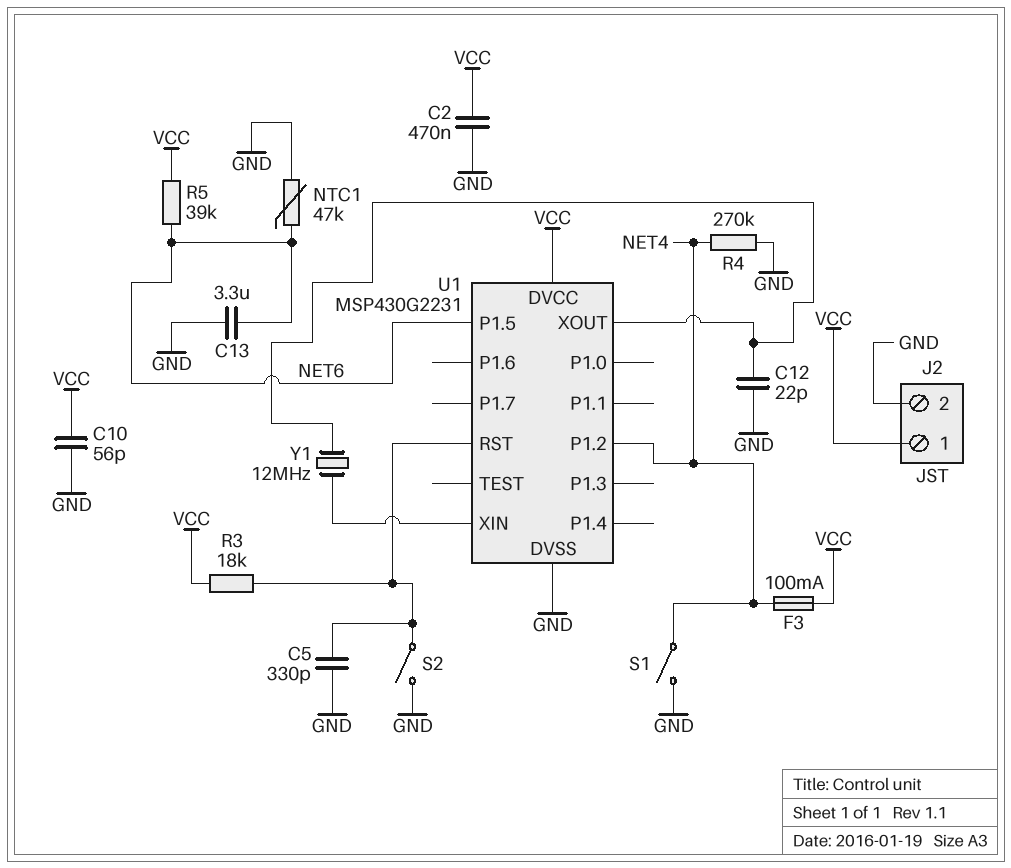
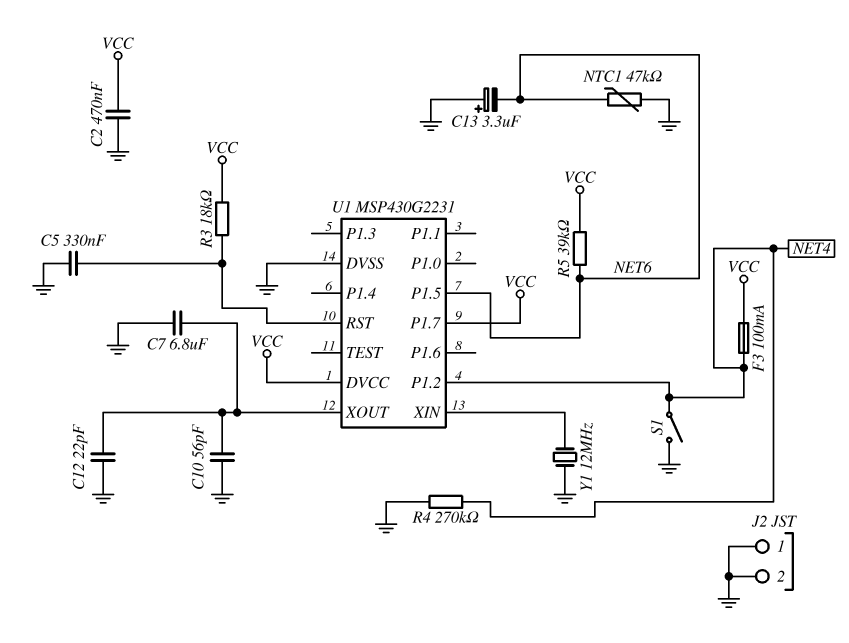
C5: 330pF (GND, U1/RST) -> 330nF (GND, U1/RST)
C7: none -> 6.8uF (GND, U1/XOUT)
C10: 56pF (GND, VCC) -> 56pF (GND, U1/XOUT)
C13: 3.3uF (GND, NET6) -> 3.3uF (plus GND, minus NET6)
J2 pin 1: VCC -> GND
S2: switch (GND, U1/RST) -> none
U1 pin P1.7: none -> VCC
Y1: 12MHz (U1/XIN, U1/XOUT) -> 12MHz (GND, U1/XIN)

---

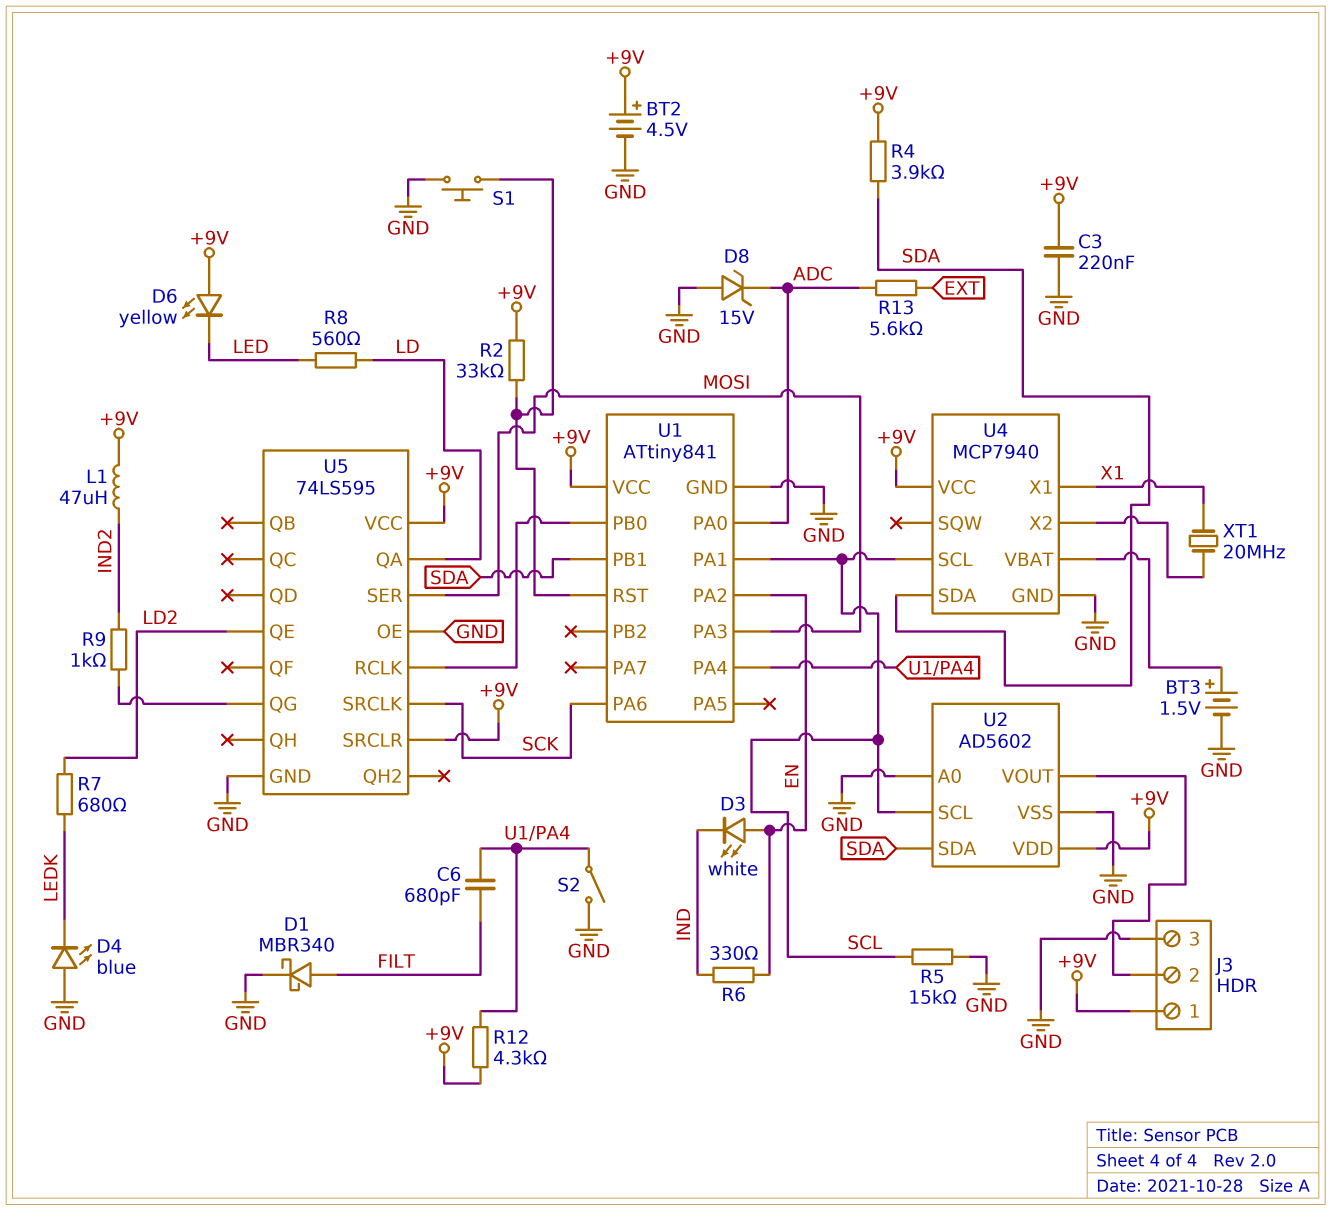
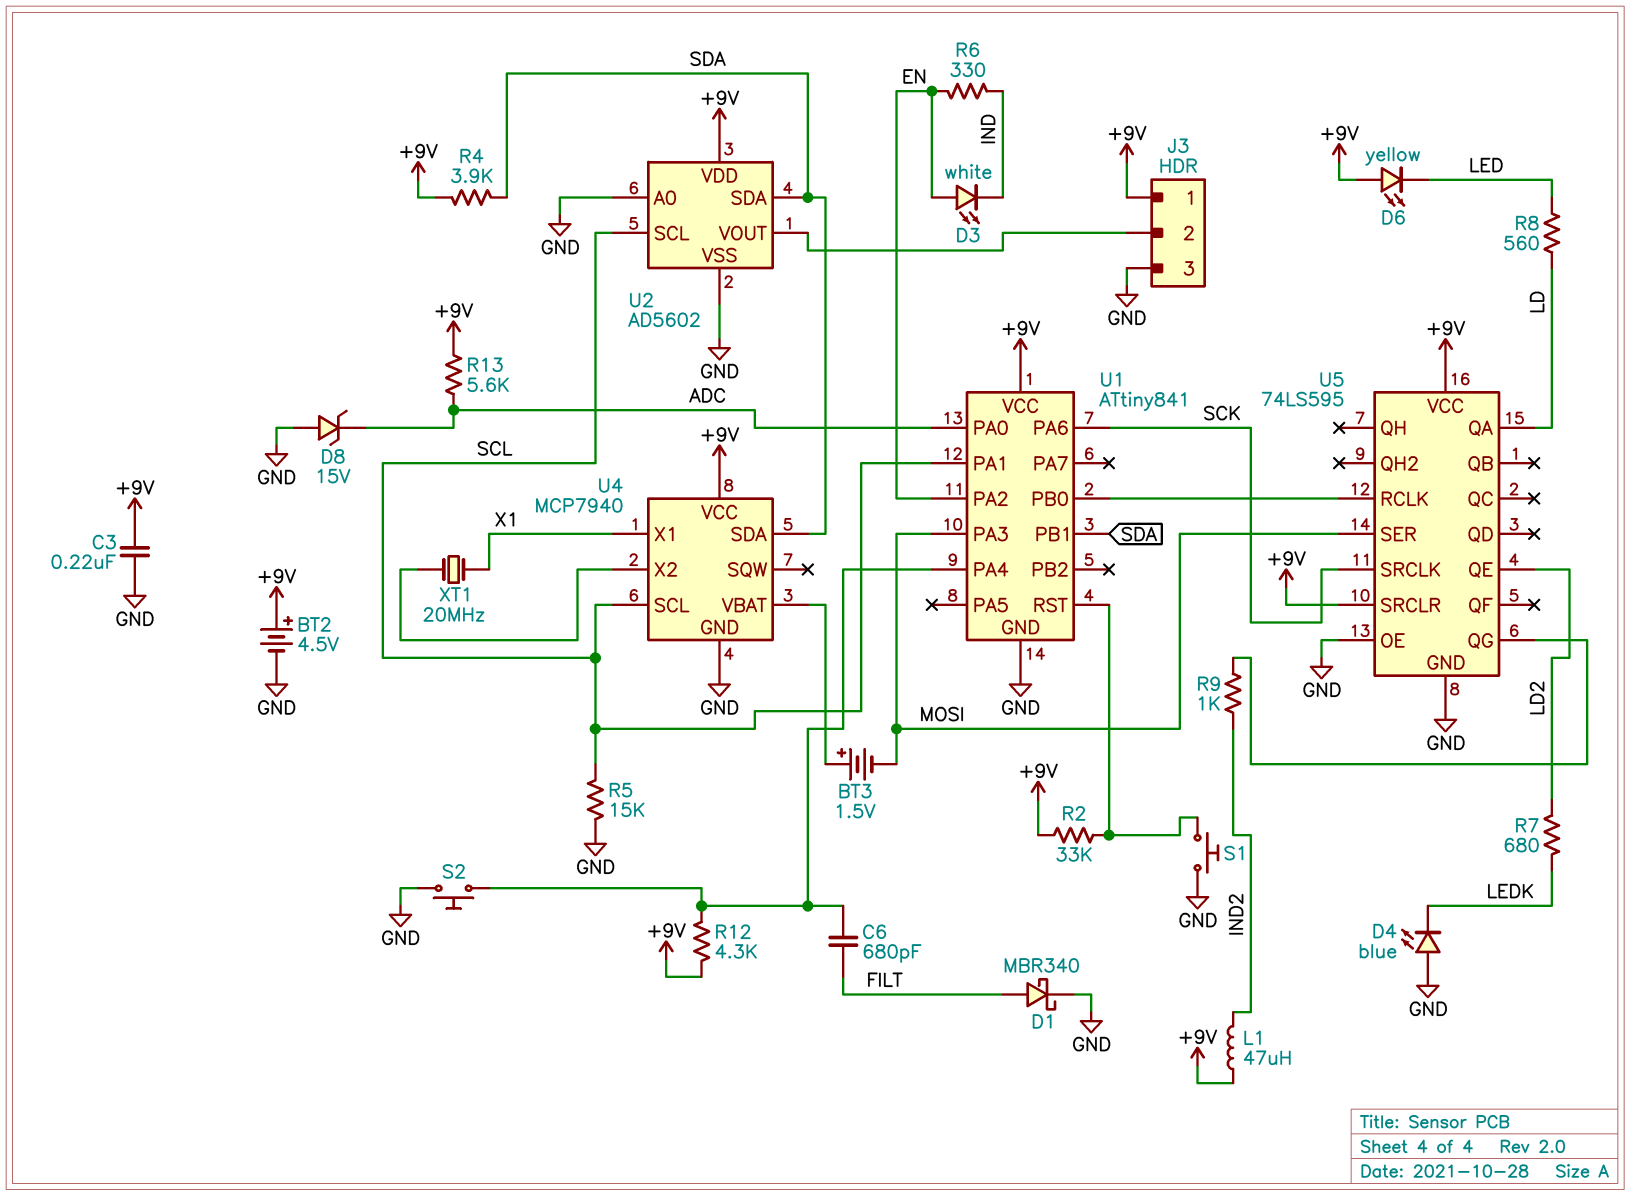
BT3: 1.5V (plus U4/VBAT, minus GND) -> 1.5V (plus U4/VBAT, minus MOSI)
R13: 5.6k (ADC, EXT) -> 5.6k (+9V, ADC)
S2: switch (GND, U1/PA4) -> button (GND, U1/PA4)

▸ **HOW TO COMPLETE THIS TASK**:
Starting at the line above that contains "J2 pin 1: VCC -> GND", write out each line exactly until the line that contains "Y1: 12MHz (U1/XIN, U1/XOUT)" has been written, and stop there.

▸ **ANSWER TO THE EXERCISE**:
J2 pin 1: VCC -> GND
S2: switch (GND, U1/RST) -> none
U1 pin P1.7: none -> VCC
Y1: 12MHz (U1/XIN, U1/XOUT) -> 12MHz (GND, U1/XIN)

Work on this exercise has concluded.